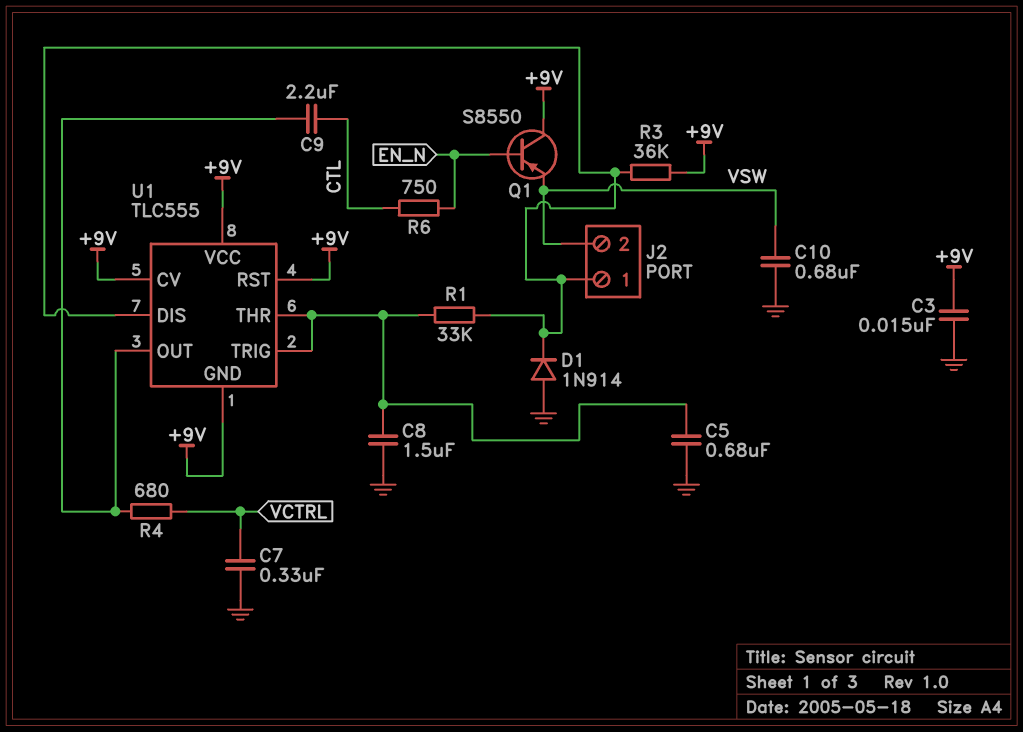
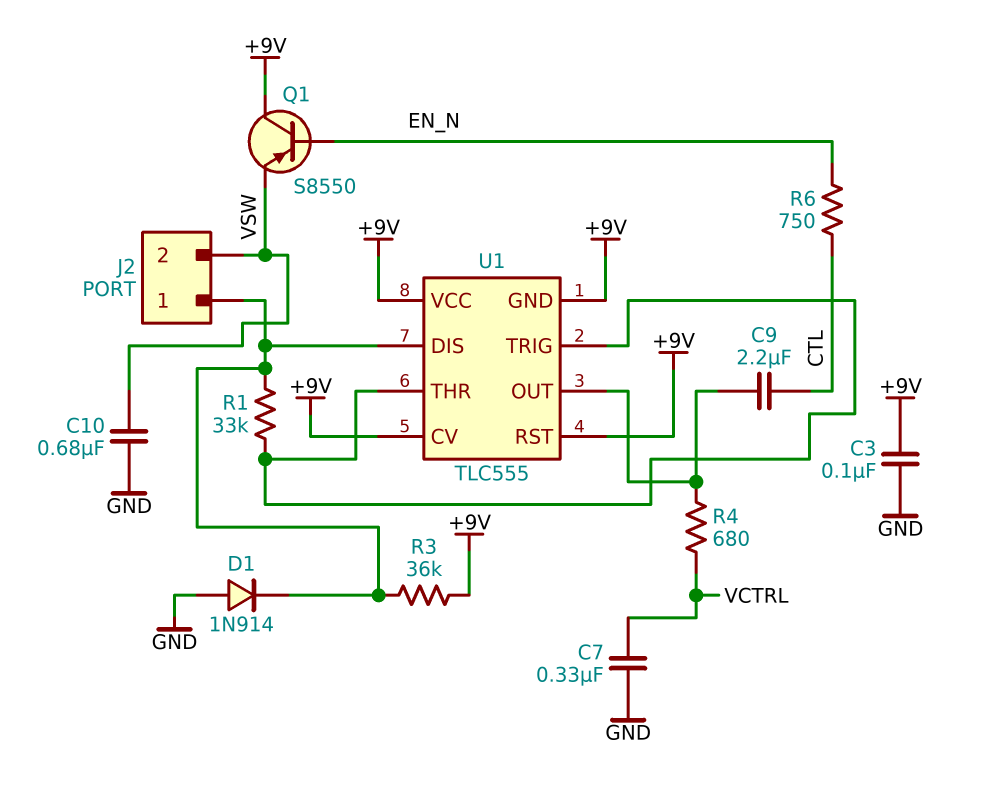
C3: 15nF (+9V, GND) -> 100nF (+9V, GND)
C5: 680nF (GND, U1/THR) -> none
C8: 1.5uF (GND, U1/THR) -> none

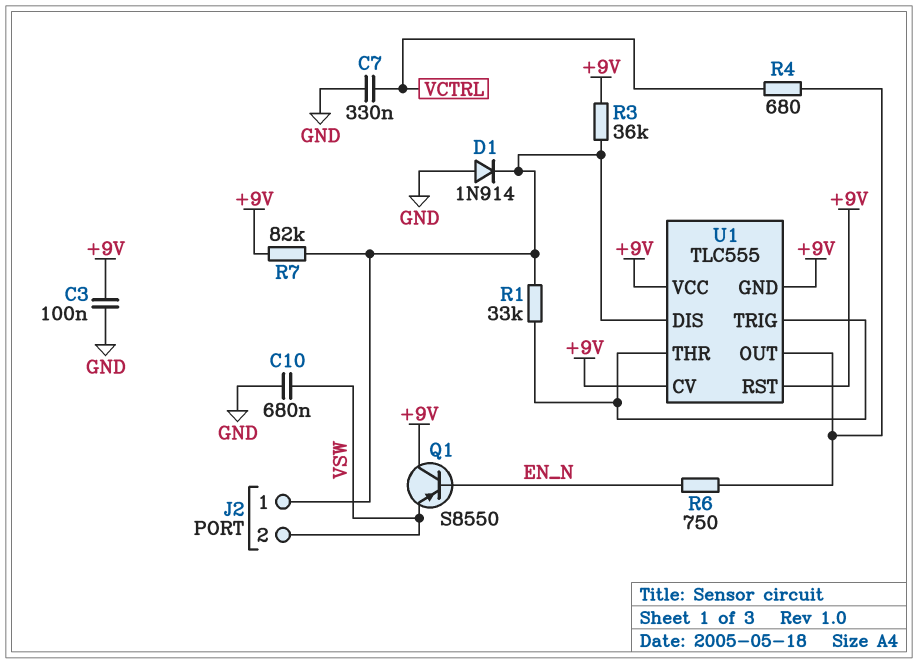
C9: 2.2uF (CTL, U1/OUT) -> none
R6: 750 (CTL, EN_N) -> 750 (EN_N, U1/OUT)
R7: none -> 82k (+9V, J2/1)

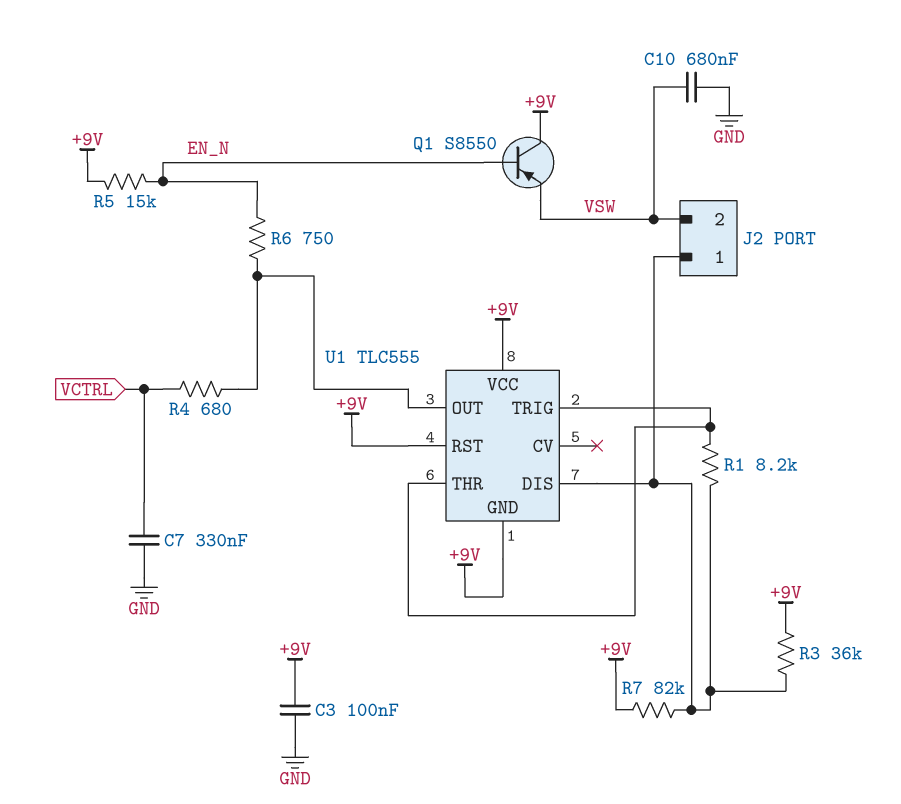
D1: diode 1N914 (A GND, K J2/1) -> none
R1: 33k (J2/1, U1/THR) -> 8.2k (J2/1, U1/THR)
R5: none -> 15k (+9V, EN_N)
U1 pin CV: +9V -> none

Problem description: Scan the material above. Extract every line in which the word "none" occurs.

Solution for this exercise:
C5: 680nF (GND, U1/THR) -> none
C8: 1.5uF (GND, U1/THR) -> none
C9: 2.2uF (CTL, U1/OUT) -> none
R7: none -> 82k (+9V, J2/1)
D1: diode 1N914 (A GND, K J2/1) -> none
R5: none -> 15k (+9V, EN_N)
U1 pin CV: +9V -> none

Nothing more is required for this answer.